**What to do**: Your job with the data below: print everything from the line that holds "pink square: (679, 142) -> (656, 108), moved" down to the line that holds "gray trapezoid: (28, 149)", ends included, exactly, and nothing else.

**Exercise materials**:
○ ○ ○
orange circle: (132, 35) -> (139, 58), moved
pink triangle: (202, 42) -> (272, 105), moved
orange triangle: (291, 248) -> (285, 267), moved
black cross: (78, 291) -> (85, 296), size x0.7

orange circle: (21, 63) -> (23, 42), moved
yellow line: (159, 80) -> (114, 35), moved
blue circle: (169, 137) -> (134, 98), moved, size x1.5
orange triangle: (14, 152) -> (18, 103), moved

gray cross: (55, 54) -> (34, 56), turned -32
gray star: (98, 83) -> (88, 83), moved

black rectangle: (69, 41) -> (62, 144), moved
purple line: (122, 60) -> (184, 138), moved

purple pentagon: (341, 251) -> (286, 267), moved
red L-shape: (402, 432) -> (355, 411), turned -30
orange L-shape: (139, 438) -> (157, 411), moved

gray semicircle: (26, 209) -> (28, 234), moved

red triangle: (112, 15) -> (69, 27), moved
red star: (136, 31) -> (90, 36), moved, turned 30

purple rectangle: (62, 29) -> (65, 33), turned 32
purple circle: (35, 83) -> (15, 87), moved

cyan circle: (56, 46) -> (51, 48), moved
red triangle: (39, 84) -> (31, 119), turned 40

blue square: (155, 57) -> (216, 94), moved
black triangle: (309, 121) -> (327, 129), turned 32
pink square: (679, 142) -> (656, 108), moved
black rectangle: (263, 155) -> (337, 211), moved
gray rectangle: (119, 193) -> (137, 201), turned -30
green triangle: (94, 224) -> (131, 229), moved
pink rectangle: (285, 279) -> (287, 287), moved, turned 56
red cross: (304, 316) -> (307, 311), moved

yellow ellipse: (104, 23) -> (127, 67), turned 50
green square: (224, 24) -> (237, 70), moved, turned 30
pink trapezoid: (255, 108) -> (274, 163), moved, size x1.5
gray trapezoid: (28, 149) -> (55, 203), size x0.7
○ ○ ○
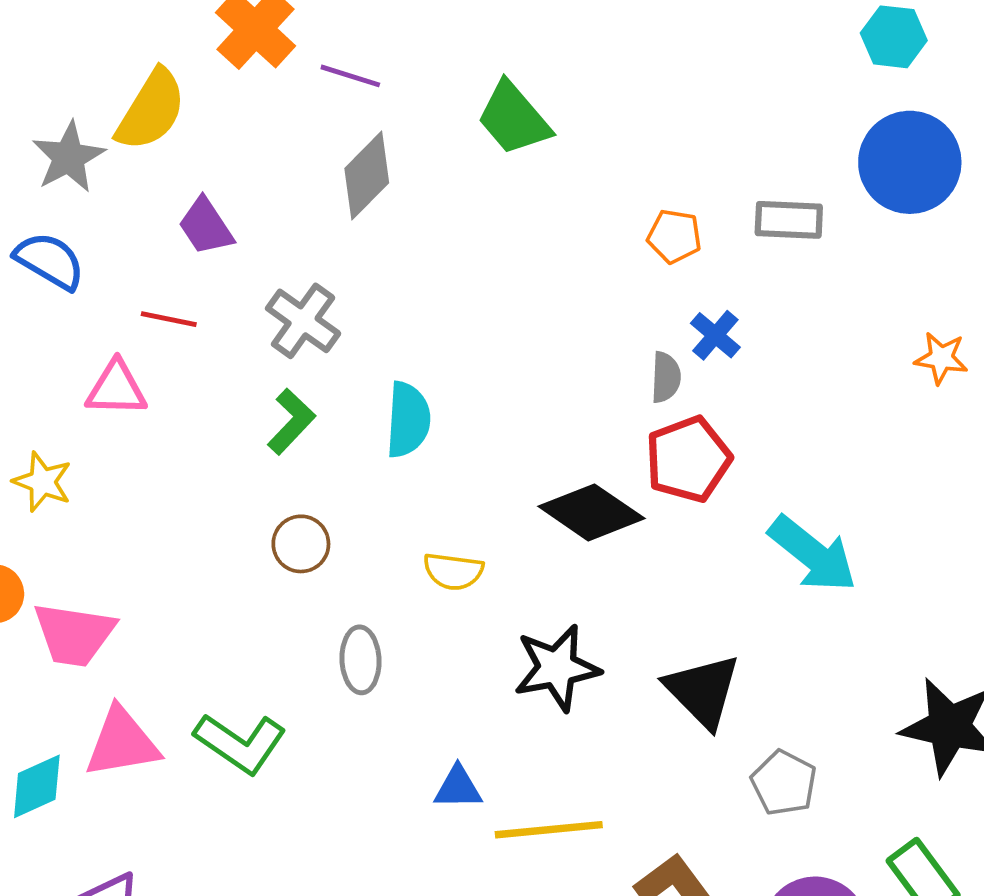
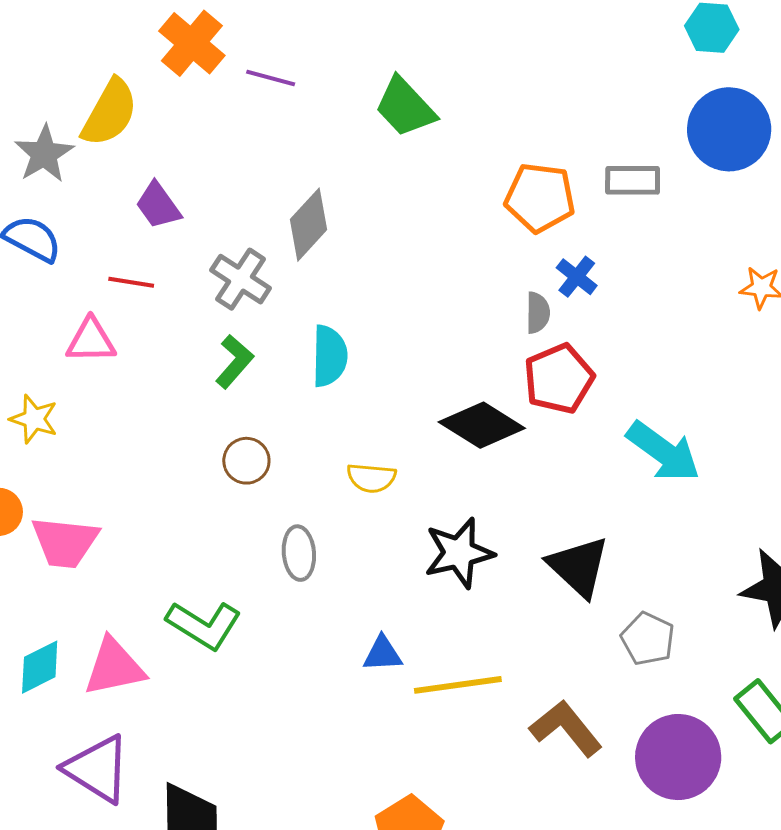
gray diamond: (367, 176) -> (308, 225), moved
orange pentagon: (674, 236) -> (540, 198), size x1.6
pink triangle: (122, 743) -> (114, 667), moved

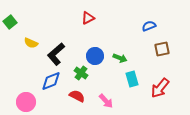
○ ○ ○
**Response area**:
pink square: (679, 142) -> (656, 108), moved
black rectangle: (263, 155) -> (337, 211), moved
gray rectangle: (119, 193) -> (137, 201), turned -30
green triangle: (94, 224) -> (131, 229), moved
pink rectangle: (285, 279) -> (287, 287), moved, turned 56
red cross: (304, 316) -> (307, 311), moved

yellow ellipse: (104, 23) -> (127, 67), turned 50
green square: (224, 24) -> (237, 70), moved, turned 30
pink trapezoid: (255, 108) -> (274, 163), moved, size x1.5
gray trapezoid: (28, 149) -> (55, 203), size x0.7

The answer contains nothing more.